----- Material for this exercise -----

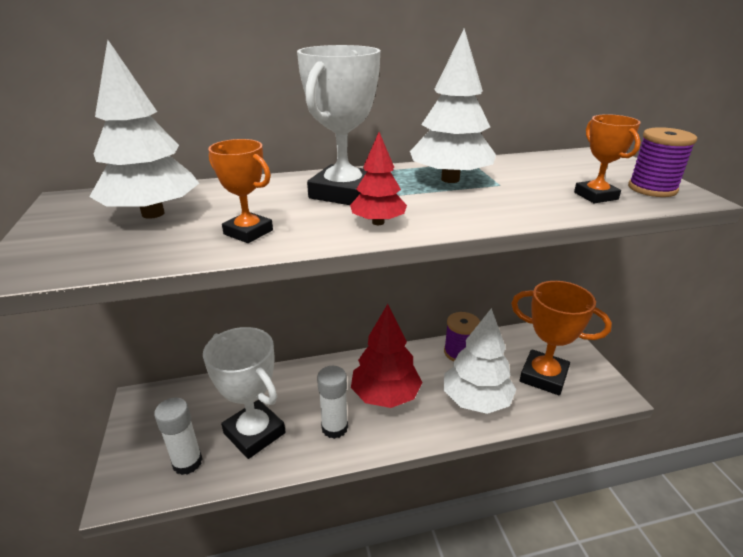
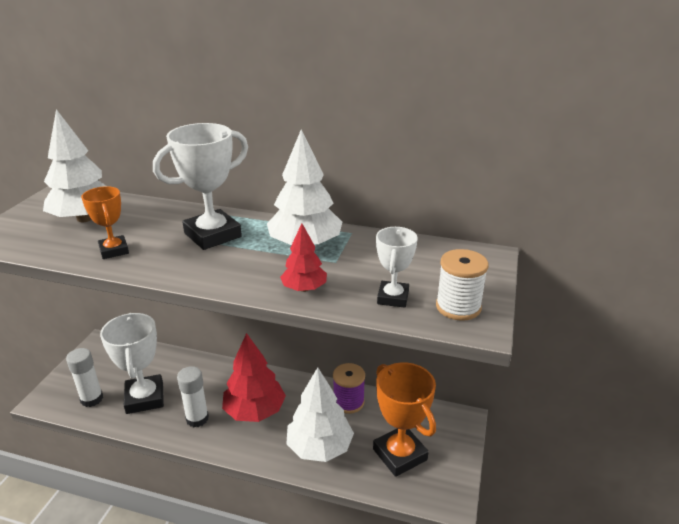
camera: 30 degrees right, 0 degrees up
(378, 222) = (196, 268): red tree -> red tree (304, 288)
(595, 196) = (392, 298): orange trophy -> white trophy
(652, 189) = (458, 307): purple spool -> white spool

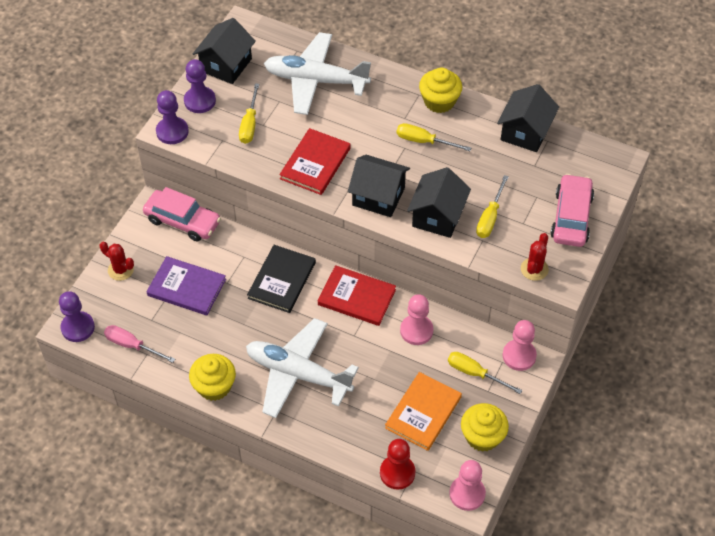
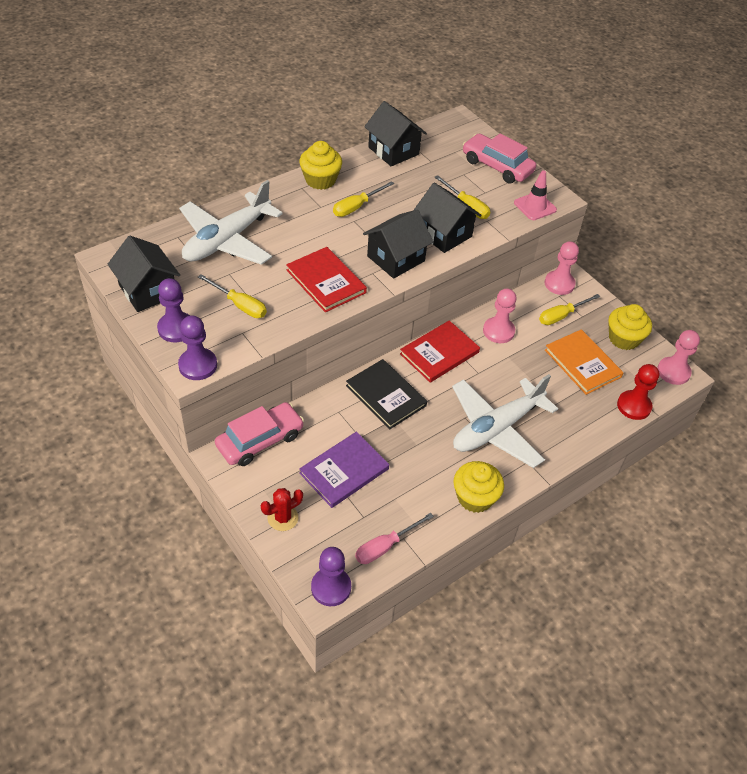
camera: 65 degrees left, 5 degrees down
(534, 269) = (535, 206): red cactus -> pink traffic cone

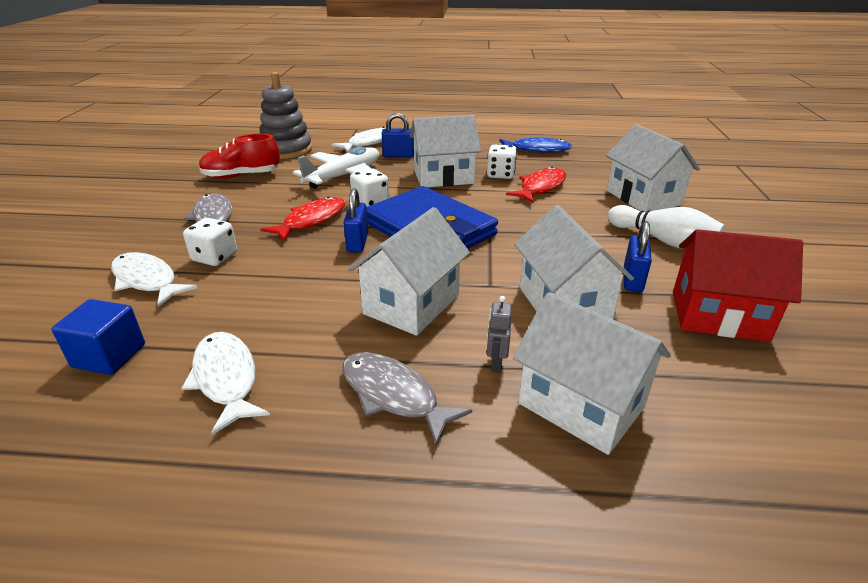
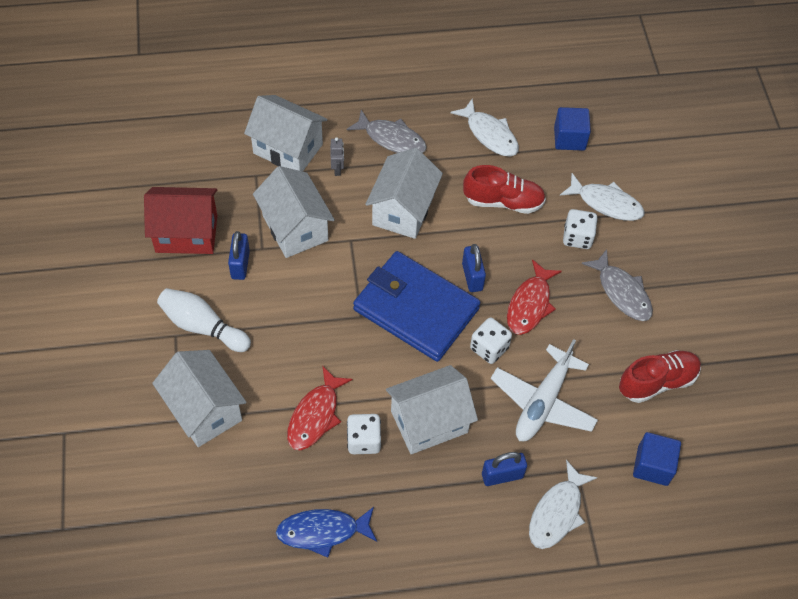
camera: 165 degrees right, 25 degrees up
(273, 297) = (503, 201): none -> red shoe
(286, 150) = (652, 466): grey stacking toy -> blue cube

-----

To do ▸
In the entries above, count every line containing the word "right". Write only the total.

Exercise output ▸
2